=== Task description ===
Reproduce all of the data that follows, character for character.

______

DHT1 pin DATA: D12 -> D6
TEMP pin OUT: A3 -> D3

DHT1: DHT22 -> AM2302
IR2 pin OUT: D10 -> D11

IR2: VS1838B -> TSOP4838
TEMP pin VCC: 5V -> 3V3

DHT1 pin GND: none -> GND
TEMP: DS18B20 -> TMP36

______

=== Task solution ===
DHT1 pin DATA: D12 -> D6
TEMP pin OUT: A3 -> D3

DHT1: DHT22 -> AM2302
IR2 pin OUT: D10 -> D11

IR2: VS1838B -> TSOP4838
TEMP pin VCC: 5V -> 3V3

DHT1 pin GND: none -> GND
TEMP: DS18B20 -> TMP36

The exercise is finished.